== Segment start ==

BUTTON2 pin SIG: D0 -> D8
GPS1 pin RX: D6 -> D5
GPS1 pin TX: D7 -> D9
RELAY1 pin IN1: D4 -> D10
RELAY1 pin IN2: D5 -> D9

== Segment end ==

### WHAT YOU HAVE TO DO
Leave out every line before the one containing "GPS1 pin TX: D7 -> D9"; set down that line and all remaining lines of the material exactly.

### RESPONSE
GPS1 pin TX: D7 -> D9
RELAY1 pin IN1: D4 -> D10
RELAY1 pin IN2: D5 -> D9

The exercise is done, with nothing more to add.